What you need to do -
The lines that make up this material should each be returned exactly.
..........
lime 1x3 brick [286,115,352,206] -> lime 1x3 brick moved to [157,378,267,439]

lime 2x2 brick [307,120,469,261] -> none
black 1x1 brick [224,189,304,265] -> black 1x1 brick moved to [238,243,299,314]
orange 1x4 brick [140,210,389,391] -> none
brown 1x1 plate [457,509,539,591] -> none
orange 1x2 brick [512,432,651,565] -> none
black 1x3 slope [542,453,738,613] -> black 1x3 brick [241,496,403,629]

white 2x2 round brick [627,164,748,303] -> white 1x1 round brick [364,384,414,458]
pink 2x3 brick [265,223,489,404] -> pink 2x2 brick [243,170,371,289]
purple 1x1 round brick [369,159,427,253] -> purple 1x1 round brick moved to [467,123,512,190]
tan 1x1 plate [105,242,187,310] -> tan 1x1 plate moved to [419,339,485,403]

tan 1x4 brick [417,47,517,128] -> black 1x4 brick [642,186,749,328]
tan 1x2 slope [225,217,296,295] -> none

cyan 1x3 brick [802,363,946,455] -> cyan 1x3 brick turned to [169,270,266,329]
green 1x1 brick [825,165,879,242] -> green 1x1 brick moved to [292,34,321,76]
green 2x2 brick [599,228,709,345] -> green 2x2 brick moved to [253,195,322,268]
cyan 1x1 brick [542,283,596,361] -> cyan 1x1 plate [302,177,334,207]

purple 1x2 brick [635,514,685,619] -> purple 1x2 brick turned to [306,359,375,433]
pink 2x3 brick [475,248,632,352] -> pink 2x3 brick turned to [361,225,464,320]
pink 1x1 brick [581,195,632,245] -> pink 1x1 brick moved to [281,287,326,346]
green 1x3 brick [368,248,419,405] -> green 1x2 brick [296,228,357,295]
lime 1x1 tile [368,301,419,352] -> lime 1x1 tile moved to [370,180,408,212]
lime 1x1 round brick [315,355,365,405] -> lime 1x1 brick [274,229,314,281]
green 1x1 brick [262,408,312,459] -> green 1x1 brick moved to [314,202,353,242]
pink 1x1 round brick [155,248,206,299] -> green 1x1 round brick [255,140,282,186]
..........
Output of the exercise -
lime 1x3 brick [286,115,352,206] -> lime 1x3 brick moved to [157,378,267,439]

lime 2x2 brick [307,120,469,261] -> none
black 1x1 brick [224,189,304,265] -> black 1x1 brick moved to [238,243,299,314]
orange 1x4 brick [140,210,389,391] -> none
brown 1x1 plate [457,509,539,591] -> none
orange 1x2 brick [512,432,651,565] -> none
black 1x3 slope [542,453,738,613] -> black 1x3 brick [241,496,403,629]

white 2x2 round brick [627,164,748,303] -> white 1x1 round brick [364,384,414,458]
pink 2x3 brick [265,223,489,404] -> pink 2x2 brick [243,170,371,289]
purple 1x1 round brick [369,159,427,253] -> purple 1x1 round brick moved to [467,123,512,190]
tan 1x1 plate [105,242,187,310] -> tan 1x1 plate moved to [419,339,485,403]

tan 1x4 brick [417,47,517,128] -> black 1x4 brick [642,186,749,328]
tan 1x2 slope [225,217,296,295] -> none

cyan 1x3 brick [802,363,946,455] -> cyan 1x3 brick turned to [169,270,266,329]
green 1x1 brick [825,165,879,242] -> green 1x1 brick moved to [292,34,321,76]
green 2x2 brick [599,228,709,345] -> green 2x2 brick moved to [253,195,322,268]
cyan 1x1 brick [542,283,596,361] -> cyan 1x1 plate [302,177,334,207]

purple 1x2 brick [635,514,685,619] -> purple 1x2 brick turned to [306,359,375,433]
pink 2x3 brick [475,248,632,352] -> pink 2x3 brick turned to [361,225,464,320]
pink 1x1 brick [581,195,632,245] -> pink 1x1 brick moved to [281,287,326,346]
green 1x3 brick [368,248,419,405] -> green 1x2 brick [296,228,357,295]
lime 1x1 tile [368,301,419,352] -> lime 1x1 tile moved to [370,180,408,212]
lime 1x1 round brick [315,355,365,405] -> lime 1x1 brick [274,229,314,281]
green 1x1 brick [262,408,312,459] -> green 1x1 brick moved to [314,202,353,242]
pink 1x1 round brick [155,248,206,299] -> green 1x1 round brick [255,140,282,186]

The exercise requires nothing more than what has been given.